__Assignment__.
Note every line in the entries that contains the string "none", and copy it.

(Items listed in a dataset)
++++

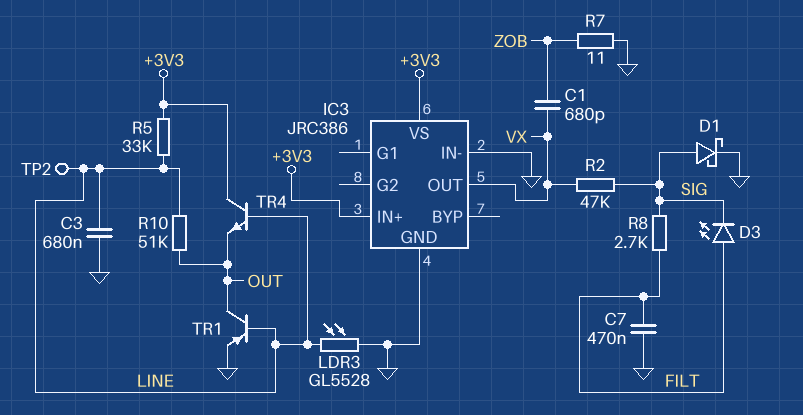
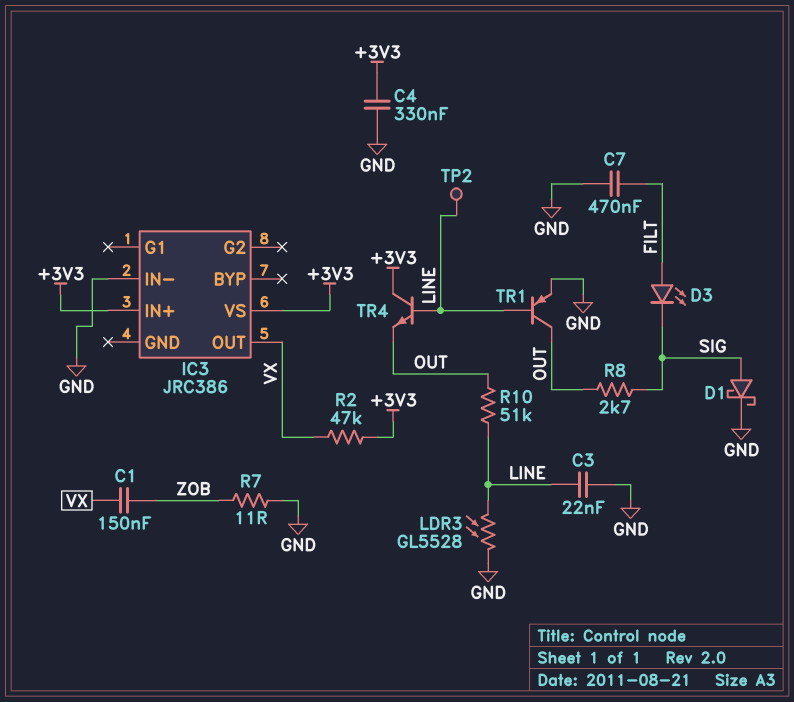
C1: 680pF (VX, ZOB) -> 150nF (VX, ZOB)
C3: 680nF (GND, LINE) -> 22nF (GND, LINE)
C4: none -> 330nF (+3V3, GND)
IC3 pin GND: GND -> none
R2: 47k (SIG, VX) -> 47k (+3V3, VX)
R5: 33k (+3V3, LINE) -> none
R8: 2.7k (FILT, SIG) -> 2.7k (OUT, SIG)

++++

__Answer box__.
C4: none -> 330nF (+3V3, GND)
IC3 pin GND: GND -> none
R5: 33k (+3V3, LINE) -> none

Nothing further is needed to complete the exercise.